[Source records]
--

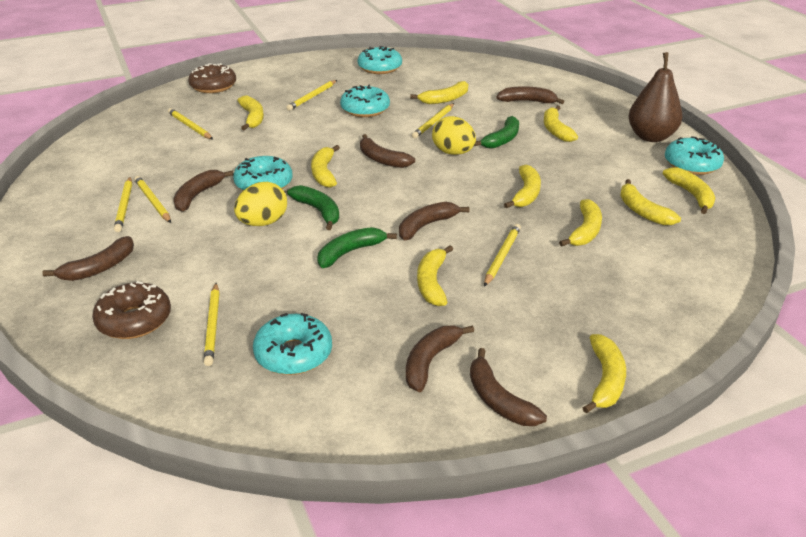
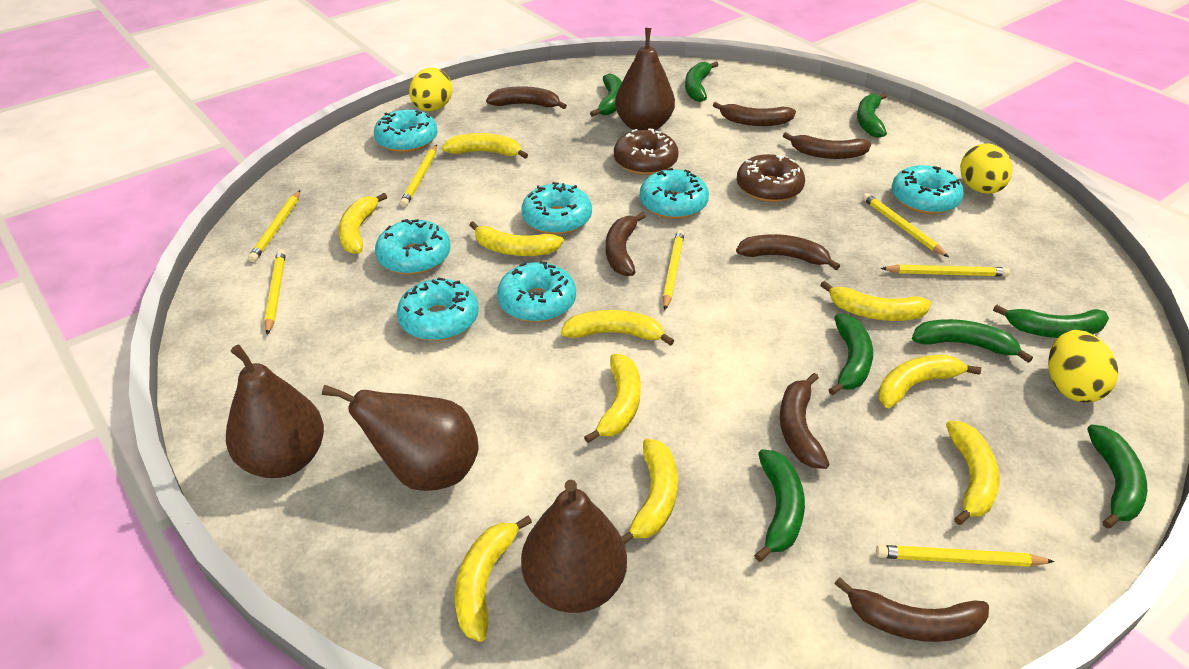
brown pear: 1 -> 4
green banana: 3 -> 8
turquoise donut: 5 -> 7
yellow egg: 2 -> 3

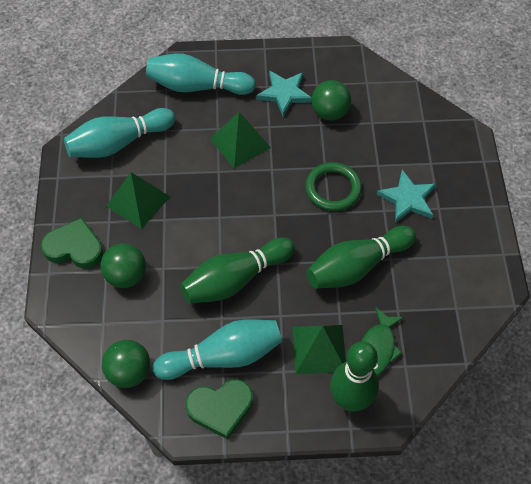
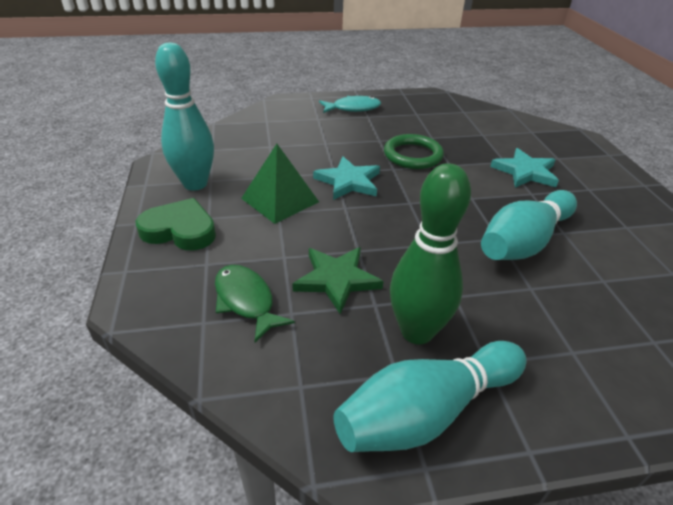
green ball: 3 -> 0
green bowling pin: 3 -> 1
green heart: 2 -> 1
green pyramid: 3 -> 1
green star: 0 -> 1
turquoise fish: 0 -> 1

--

• TASK GOAL: Could you find each line in the entries that contains the string "turquoise" and copy it?

• EXERCISE RESPONSE:
turquoise donut: 5 -> 7
turquoise fish: 0 -> 1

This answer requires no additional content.